EXERCISE DATA:
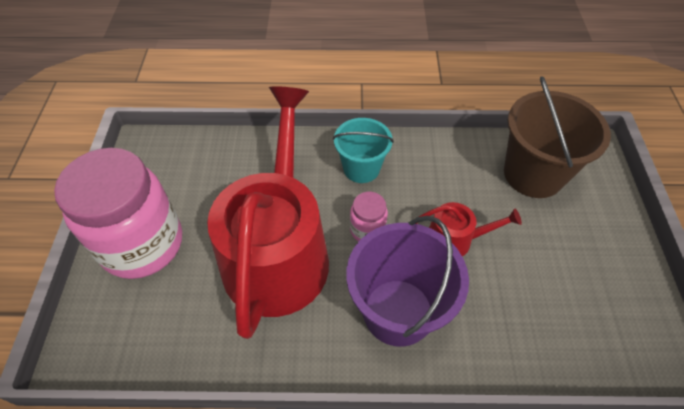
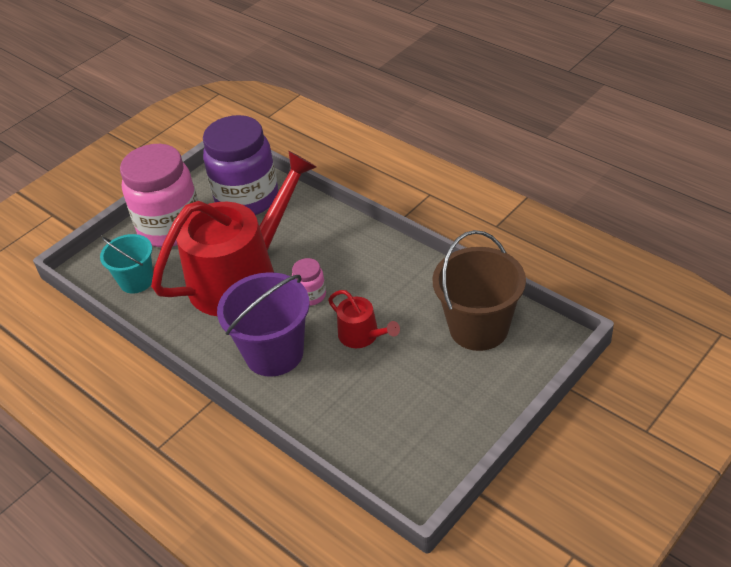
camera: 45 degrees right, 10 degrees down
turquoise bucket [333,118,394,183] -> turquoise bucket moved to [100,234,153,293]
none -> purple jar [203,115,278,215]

---

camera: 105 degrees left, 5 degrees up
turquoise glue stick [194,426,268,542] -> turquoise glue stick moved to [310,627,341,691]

ASSIGNED TASK: Would you print exactly, and only, the lines of the data above from the line with "turquoise bucket [333,118,394,183]" through the line with "none -> purple jar [203,115,278,215]", inclusive?

TASK RESULT:
turquoise bucket [333,118,394,183] -> turquoise bucket moved to [100,234,153,293]
none -> purple jar [203,115,278,215]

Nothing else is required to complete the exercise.